What you will do ::
From the records below, extract only the lines running from the line with "(638, 209) = (278, 286): orange" to the line with "(235, 442) = (511, 451): yellow", both lines included, reproducing them exactly.

Exercise data ::
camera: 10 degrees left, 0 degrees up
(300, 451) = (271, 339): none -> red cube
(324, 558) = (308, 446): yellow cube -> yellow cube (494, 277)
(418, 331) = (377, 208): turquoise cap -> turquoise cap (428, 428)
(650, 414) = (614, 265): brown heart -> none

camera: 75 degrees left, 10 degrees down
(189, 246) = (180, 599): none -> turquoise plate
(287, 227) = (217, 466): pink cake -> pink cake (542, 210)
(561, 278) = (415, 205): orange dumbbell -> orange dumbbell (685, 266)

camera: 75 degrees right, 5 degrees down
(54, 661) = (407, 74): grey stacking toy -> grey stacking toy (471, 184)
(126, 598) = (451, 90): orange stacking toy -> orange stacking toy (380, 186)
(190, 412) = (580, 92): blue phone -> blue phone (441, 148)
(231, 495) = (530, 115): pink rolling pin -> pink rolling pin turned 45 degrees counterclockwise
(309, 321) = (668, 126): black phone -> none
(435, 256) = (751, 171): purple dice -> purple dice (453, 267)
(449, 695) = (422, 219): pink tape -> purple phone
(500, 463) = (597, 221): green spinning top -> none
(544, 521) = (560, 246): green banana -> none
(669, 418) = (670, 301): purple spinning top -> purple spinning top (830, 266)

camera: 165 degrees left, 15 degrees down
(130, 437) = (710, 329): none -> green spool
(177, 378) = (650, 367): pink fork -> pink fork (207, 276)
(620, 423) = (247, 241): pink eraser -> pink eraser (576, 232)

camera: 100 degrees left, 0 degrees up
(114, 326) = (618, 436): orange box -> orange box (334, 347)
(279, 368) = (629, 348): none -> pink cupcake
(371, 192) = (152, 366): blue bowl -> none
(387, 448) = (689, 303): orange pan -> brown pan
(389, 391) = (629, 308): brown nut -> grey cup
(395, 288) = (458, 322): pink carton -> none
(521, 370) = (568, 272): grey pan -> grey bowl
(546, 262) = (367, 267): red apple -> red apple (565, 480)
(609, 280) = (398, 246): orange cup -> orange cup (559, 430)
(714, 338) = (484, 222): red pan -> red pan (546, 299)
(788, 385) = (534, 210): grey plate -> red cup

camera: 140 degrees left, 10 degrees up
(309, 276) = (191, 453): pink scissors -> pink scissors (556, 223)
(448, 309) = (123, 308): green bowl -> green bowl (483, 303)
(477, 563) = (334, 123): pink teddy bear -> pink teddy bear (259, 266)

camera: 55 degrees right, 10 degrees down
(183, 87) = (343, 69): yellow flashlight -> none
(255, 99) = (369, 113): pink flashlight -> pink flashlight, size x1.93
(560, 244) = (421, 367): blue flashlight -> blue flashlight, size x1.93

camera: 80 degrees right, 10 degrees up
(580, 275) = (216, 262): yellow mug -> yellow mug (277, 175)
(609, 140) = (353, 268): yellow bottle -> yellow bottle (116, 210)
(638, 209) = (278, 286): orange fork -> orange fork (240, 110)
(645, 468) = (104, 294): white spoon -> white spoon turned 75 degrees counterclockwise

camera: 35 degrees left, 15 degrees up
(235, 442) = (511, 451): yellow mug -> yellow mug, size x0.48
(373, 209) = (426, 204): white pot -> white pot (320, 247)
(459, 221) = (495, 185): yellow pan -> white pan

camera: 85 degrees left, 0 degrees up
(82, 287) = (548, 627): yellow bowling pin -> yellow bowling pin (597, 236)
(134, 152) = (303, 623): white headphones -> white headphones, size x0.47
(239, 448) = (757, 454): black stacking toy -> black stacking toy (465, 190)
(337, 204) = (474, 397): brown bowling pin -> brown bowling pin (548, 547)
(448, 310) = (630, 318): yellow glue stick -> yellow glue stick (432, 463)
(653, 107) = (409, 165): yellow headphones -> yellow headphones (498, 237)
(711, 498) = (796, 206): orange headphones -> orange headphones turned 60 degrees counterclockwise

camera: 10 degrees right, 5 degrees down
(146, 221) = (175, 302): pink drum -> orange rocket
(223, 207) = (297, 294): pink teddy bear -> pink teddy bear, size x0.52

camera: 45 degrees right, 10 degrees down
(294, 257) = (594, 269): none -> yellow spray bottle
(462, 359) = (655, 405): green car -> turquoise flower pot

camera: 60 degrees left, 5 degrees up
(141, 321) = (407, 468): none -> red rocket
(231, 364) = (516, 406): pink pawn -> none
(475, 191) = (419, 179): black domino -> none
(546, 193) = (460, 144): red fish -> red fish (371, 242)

Response ::
(638, 209) = (278, 286): orange fork -> orange fork (240, 110)
(645, 468) = (104, 294): white spoon -> white spoon turned 75 degrees counterclockwise

camera: 35 degrees left, 15 degrees up
(235, 442) = (511, 451): yellow mug -> yellow mug, size x0.48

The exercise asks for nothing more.